Record set:

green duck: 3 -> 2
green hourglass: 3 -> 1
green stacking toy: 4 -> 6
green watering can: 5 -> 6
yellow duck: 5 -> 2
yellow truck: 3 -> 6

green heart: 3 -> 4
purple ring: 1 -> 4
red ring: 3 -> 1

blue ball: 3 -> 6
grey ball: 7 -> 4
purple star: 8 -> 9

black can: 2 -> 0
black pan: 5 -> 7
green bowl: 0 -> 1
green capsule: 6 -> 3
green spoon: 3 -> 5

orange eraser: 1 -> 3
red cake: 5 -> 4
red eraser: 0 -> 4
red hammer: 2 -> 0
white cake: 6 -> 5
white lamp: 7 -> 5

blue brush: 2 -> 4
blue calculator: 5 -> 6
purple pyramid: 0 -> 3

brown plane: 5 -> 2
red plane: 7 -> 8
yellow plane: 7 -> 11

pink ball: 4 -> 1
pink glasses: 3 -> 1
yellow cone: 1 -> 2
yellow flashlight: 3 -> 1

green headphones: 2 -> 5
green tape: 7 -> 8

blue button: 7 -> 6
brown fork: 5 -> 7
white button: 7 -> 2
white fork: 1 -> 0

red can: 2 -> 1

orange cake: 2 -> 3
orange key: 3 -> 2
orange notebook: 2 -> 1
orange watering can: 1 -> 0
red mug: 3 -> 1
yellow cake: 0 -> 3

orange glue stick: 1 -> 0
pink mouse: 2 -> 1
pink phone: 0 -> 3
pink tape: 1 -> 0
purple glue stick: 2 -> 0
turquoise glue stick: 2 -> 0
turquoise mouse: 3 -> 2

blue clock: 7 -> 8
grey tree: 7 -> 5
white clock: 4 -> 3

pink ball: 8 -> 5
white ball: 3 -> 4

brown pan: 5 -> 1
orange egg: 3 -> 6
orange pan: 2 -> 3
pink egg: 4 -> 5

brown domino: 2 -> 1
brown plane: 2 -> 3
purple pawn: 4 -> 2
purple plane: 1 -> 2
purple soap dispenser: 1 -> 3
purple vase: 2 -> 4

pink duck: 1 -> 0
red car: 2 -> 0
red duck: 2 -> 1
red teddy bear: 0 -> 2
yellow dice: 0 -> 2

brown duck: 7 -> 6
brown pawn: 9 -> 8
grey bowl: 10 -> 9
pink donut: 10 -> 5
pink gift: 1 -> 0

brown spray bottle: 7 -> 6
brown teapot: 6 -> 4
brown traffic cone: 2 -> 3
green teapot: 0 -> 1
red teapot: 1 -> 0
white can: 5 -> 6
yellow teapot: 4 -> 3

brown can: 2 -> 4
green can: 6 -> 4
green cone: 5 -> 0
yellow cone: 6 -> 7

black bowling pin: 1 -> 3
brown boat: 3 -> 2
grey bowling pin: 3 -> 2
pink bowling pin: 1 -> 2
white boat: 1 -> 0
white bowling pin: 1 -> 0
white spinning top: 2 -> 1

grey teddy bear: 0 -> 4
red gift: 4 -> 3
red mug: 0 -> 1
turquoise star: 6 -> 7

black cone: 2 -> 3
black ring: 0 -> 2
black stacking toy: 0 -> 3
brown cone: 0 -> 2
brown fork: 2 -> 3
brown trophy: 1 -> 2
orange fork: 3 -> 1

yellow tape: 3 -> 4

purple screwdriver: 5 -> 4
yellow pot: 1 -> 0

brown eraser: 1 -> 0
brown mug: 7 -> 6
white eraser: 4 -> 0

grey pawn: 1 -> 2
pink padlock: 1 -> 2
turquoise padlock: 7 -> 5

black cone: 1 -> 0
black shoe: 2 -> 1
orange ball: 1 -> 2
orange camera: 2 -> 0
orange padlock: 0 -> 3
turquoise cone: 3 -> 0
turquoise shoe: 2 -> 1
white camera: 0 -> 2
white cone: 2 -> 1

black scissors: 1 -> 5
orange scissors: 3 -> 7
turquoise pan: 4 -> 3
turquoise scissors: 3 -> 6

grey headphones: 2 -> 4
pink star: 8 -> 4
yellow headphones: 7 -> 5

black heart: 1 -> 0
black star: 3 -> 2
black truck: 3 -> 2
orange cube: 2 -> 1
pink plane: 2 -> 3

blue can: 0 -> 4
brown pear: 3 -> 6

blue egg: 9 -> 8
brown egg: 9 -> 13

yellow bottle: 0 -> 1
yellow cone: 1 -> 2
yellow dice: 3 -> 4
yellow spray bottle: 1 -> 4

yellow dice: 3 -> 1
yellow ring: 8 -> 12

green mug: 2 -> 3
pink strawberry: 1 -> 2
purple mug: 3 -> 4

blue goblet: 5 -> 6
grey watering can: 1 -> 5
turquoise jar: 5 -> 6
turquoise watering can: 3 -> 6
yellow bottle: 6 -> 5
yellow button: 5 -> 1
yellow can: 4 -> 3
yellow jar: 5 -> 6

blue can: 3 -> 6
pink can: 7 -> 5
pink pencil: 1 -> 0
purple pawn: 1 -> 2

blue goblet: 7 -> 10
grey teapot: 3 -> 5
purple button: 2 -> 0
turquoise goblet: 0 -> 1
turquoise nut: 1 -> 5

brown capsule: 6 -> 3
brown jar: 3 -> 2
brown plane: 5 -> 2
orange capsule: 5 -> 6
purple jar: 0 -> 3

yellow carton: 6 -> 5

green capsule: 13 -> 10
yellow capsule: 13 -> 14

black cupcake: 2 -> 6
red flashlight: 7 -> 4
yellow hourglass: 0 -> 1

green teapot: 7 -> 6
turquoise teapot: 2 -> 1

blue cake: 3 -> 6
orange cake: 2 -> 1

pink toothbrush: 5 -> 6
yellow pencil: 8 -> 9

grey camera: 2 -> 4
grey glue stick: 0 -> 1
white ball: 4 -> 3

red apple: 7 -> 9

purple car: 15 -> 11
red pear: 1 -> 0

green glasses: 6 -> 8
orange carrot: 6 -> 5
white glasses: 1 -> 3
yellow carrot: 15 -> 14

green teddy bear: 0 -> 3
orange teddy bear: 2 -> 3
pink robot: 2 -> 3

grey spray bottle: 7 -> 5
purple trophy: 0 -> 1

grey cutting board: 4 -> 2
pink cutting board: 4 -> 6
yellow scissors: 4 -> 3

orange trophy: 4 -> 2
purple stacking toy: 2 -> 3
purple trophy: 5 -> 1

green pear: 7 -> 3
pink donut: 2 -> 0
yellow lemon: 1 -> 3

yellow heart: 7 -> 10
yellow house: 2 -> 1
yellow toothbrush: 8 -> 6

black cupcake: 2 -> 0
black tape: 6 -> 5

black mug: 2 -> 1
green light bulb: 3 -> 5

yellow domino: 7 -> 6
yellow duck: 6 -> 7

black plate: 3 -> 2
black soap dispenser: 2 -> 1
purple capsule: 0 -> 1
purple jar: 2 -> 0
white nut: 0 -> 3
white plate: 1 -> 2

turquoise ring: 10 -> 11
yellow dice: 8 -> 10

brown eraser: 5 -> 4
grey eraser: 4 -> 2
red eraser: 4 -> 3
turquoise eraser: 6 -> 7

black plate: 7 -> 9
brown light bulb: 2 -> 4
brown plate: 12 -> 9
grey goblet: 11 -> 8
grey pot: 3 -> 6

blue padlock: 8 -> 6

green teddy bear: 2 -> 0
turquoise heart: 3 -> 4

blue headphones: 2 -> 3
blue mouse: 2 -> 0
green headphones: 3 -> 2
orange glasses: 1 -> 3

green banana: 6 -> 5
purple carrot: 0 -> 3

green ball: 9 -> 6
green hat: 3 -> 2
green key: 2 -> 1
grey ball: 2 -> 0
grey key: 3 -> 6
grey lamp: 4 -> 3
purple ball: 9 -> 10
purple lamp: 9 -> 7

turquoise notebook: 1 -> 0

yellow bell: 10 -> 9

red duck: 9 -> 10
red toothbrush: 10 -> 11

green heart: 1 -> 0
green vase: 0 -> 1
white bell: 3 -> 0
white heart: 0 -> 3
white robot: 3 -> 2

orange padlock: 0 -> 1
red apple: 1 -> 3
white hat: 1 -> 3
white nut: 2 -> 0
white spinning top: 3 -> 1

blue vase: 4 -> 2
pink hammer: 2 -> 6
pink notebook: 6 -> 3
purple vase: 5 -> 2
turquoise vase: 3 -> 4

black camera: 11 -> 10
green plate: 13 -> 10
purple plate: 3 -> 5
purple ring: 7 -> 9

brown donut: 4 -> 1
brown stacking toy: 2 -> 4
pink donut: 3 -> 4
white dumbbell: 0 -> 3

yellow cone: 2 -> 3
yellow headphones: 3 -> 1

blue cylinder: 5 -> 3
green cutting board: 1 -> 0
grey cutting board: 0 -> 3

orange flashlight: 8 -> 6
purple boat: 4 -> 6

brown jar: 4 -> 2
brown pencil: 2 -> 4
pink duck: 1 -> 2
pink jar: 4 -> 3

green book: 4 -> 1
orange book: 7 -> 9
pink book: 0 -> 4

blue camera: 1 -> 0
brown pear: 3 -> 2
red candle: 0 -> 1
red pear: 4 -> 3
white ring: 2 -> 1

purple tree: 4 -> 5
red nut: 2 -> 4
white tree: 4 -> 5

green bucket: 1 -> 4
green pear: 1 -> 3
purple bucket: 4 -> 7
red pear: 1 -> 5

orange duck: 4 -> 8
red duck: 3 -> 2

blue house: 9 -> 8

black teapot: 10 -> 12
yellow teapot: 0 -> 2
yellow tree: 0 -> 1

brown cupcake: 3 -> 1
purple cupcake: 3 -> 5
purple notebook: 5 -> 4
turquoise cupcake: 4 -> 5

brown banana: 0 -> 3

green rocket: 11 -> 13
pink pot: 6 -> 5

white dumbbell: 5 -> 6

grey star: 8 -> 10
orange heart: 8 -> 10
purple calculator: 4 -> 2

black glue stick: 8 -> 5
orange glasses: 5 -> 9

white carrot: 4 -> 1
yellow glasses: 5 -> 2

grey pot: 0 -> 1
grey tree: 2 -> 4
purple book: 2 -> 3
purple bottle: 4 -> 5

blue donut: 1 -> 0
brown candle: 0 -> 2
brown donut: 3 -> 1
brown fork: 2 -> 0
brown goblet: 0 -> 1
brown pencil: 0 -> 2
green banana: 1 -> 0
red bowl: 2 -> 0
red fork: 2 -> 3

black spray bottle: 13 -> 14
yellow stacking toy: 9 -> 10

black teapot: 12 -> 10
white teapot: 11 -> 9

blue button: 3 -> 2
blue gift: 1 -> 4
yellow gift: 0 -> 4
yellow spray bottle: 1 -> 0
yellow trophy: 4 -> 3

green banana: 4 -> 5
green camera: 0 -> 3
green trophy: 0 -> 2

Problem requirements:
Show the lines in the entries above that include the string "carrot".

Response:
orange carrot: 6 -> 5
yellow carrot: 15 -> 14
purple carrot: 0 -> 3
white carrot: 4 -> 1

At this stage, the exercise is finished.